Task brief — Retype the material, please. Every line must match.

* * * * * * *

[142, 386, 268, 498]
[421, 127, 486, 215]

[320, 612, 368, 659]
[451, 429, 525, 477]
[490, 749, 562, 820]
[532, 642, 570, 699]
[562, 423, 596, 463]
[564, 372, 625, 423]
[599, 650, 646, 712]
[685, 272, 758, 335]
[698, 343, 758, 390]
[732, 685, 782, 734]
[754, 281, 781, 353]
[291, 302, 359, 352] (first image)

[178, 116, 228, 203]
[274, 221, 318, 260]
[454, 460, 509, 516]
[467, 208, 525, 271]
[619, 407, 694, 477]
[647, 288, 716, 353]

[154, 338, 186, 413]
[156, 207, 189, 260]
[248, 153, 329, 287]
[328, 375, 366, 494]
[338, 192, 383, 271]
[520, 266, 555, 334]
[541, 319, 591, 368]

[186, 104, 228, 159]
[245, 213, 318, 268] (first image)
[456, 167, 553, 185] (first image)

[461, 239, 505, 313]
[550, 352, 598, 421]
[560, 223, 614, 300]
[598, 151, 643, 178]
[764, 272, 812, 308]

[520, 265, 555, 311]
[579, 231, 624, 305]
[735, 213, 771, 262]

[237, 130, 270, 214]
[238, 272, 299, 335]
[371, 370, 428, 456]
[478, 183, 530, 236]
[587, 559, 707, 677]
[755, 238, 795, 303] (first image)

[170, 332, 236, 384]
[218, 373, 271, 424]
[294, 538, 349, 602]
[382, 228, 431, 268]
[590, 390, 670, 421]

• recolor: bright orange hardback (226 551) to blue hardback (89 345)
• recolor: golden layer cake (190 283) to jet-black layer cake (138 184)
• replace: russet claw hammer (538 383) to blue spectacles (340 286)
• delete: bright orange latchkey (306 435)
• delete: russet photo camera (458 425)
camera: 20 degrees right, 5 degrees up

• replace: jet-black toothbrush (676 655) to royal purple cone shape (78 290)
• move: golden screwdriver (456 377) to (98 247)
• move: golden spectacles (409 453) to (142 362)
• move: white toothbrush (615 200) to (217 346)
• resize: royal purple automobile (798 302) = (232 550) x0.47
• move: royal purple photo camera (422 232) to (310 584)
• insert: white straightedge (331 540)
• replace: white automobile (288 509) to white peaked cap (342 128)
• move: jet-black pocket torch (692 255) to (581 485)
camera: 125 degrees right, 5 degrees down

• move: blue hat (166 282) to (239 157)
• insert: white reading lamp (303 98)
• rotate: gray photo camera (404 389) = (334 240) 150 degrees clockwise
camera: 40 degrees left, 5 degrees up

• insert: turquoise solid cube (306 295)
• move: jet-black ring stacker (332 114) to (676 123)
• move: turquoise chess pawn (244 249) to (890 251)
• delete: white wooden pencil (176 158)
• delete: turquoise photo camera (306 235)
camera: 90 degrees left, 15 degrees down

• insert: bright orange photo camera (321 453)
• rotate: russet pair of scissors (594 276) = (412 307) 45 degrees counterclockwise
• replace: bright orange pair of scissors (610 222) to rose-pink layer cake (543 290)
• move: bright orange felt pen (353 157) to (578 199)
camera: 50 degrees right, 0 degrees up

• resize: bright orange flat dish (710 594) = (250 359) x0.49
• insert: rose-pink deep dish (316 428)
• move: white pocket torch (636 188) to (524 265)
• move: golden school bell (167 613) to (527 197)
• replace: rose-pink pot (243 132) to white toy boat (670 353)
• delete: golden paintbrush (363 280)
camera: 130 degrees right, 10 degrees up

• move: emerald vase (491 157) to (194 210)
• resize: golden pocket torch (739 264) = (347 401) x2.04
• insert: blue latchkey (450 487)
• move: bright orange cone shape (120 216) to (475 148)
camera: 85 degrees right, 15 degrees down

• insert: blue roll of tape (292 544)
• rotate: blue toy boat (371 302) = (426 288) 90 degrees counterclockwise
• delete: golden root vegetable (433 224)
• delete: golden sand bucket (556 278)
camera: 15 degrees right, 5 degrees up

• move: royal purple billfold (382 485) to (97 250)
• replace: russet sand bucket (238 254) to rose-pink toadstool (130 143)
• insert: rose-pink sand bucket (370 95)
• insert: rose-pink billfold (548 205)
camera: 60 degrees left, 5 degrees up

* * * * * * *

Final answer —
[142, 386, 268, 498]
[421, 127, 486, 215]

[320, 612, 368, 659]
[451, 429, 525, 477]
[490, 749, 562, 820]
[532, 642, 570, 699]
[562, 423, 596, 463]
[564, 372, 625, 423]
[599, 650, 646, 712]
[685, 272, 758, 335]
[698, 343, 758, 390]
[732, 685, 782, 734]
[754, 281, 781, 353]
[291, 302, 359, 352] (first image)

[178, 116, 228, 203]
[274, 221, 318, 260]
[454, 460, 509, 516]
[467, 208, 525, 271]
[619, 407, 694, 477]
[647, 288, 716, 353]

[154, 338, 186, 413]
[156, 207, 189, 260]
[248, 153, 329, 287]
[328, 375, 366, 494]
[338, 192, 383, 271]
[520, 266, 555, 334]
[541, 319, 591, 368]

[186, 104, 228, 159]
[245, 213, 318, 268] (first image)
[456, 167, 553, 185] (first image)

[461, 239, 505, 313]
[550, 352, 598, 421]
[560, 223, 614, 300]
[598, 151, 643, 178]
[764, 272, 812, 308]

[520, 265, 555, 311]
[579, 231, 624, 305]
[735, 213, 771, 262]

[237, 130, 270, 214]
[238, 272, 299, 335]
[371, 370, 428, 456]
[478, 183, 530, 236]
[587, 559, 707, 677]
[755, 238, 795, 303] (first image)

[170, 332, 236, 384]
[218, 373, 271, 424]
[294, 538, 349, 602]
[382, 228, 431, 268]
[590, 390, 670, 421]

• recolor: bright orange hardback (226 551) to blue hardback (89 345)
• recolor: golden layer cake (190 283) to jet-black layer cake (138 184)
• replace: russet claw hammer (538 383) to blue spectacles (340 286)
• delete: bright orange latchkey (306 435)
• delete: russet photo camera (458 425)
camera: 20 degrees right, 5 degrees up

• replace: jet-black toothbrush (676 655) to royal purple cone shape (78 290)
• move: golden screwdriver (456 377) to (98 247)
• move: golden spectacles (409 453) to (142 362)
• move: white toothbrush (615 200) to (217 346)
• resize: royal purple automobile (798 302) = (232 550) x0.47
• move: royal purple photo camera (422 232) to (310 584)
• insert: white straightedge (331 540)
• replace: white automobile (288 509) to white peaked cap (342 128)
• move: jet-black pocket torch (692 255) to (581 485)
camera: 125 degrees right, 5 degrees down

• move: blue hat (166 282) to (239 157)
• insert: white reading lamp (303 98)
• rotate: gray photo camera (404 389) = (334 240) 150 degrees clockwise
camera: 40 degrees left, 5 degrees up

• insert: turquoise solid cube (306 295)
• move: jet-black ring stacker (332 114) to (676 123)
• move: turquoise chess pawn (244 249) to (890 251)
• delete: white wooden pencil (176 158)
• delete: turquoise photo camera (306 235)
camera: 90 degrees left, 15 degrees down

• insert: bright orange photo camera (321 453)
• rotate: russet pair of scissors (594 276) = (412 307) 45 degrees counterclockwise
• replace: bright orange pair of scissors (610 222) to rose-pink layer cake (543 290)
• move: bright orange felt pen (353 157) to (578 199)
camera: 50 degrees right, 0 degrees up

• resize: bright orange flat dish (710 594) = (250 359) x0.49
• insert: rose-pink deep dish (316 428)
• move: white pocket torch (636 188) to (524 265)
• move: golden school bell (167 613) to (527 197)
• replace: rose-pink pot (243 132) to white toy boat (670 353)
• delete: golden paintbrush (363 280)
camera: 130 degrees right, 10 degrees up

• move: emerald vase (491 157) to (194 210)
• resize: golden pocket torch (739 264) = (347 401) x2.04
• insert: blue latchkey (450 487)
• move: bright orange cone shape (120 216) to (475 148)
camera: 85 degrees right, 15 degrees down

• insert: blue roll of tape (292 544)
• rotate: blue toy boat (371 302) = (426 288) 90 degrees counterclockwise
• delete: golden root vegetable (433 224)
• delete: golden sand bucket (556 278)
camera: 15 degrees right, 5 degrees up

• move: royal purple billfold (382 485) to (97 250)
• replace: russet sand bucket (238 254) to rose-pink toadstool (130 143)
• insert: rose-pink sand bucket (370 95)
• insert: rose-pink billfold (548 205)
camera: 60 degrees left, 5 degrees up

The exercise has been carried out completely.